**YOUR GOAL**
Below are the records; print them again exactly and omit the pictures.

Stored data entries
-=-=-

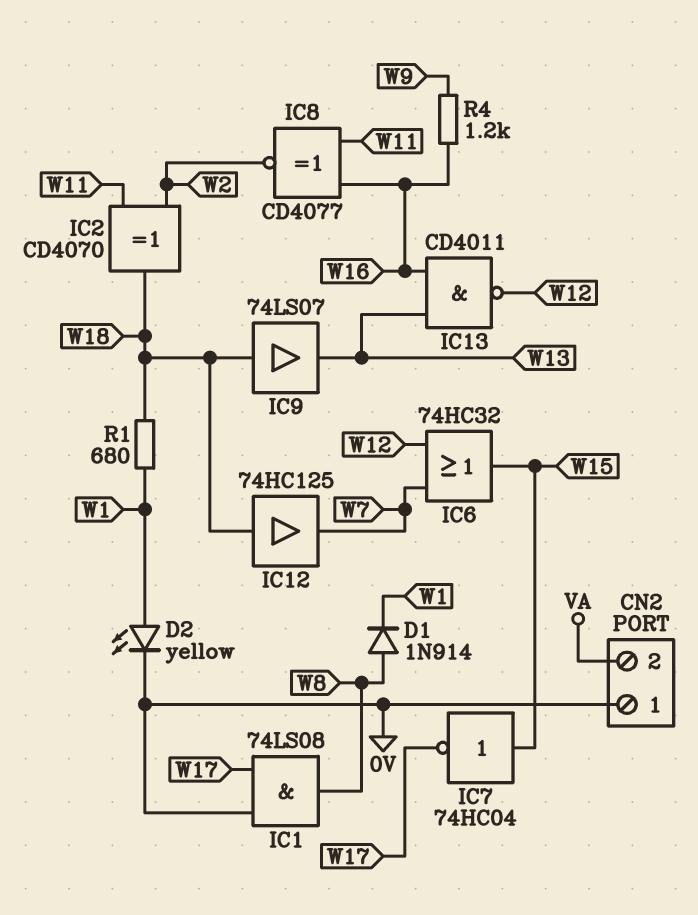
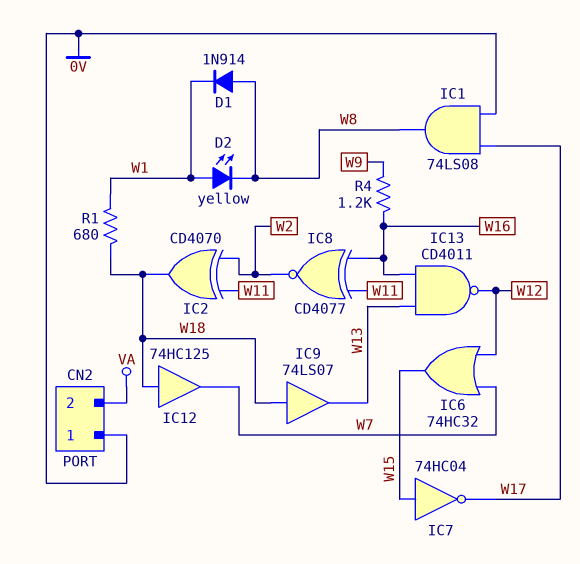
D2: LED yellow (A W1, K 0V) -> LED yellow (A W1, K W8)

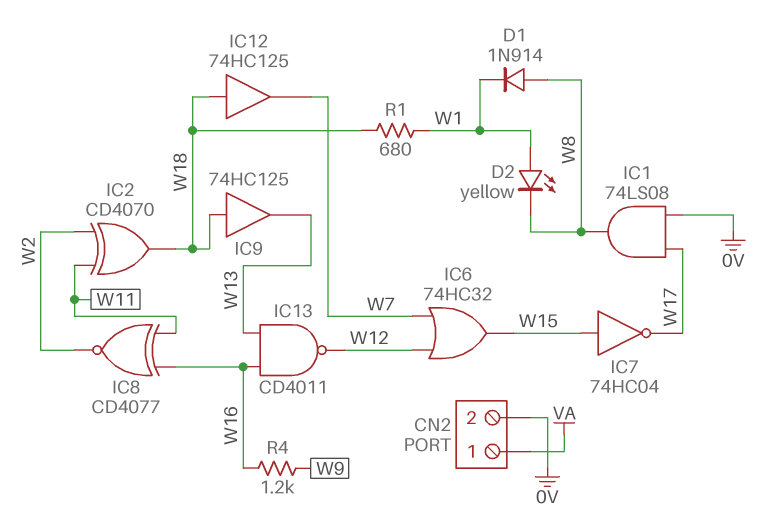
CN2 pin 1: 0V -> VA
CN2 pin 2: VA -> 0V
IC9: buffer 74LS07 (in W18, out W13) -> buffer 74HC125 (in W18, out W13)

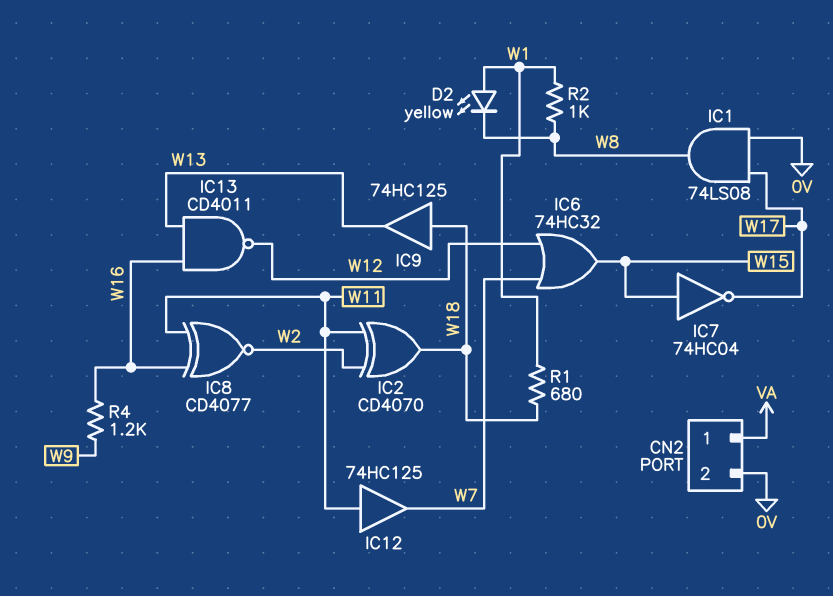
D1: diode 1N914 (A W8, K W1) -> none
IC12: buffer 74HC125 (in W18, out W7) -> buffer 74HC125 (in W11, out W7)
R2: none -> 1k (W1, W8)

-=-=-

**RESULT**
D2: LED yellow (A W1, K 0V) -> LED yellow (A W1, K W8)

CN2 pin 1: 0V -> VA
CN2 pin 2: VA -> 0V
IC9: buffer 74LS07 (in W18, out W13) -> buffer 74HC125 (in W18, out W13)

D1: diode 1N914 (A W8, K W1) -> none
IC12: buffer 74HC125 (in W18, out W7) -> buffer 74HC125 (in W11, out W7)
R2: none -> 1k (W1, W8)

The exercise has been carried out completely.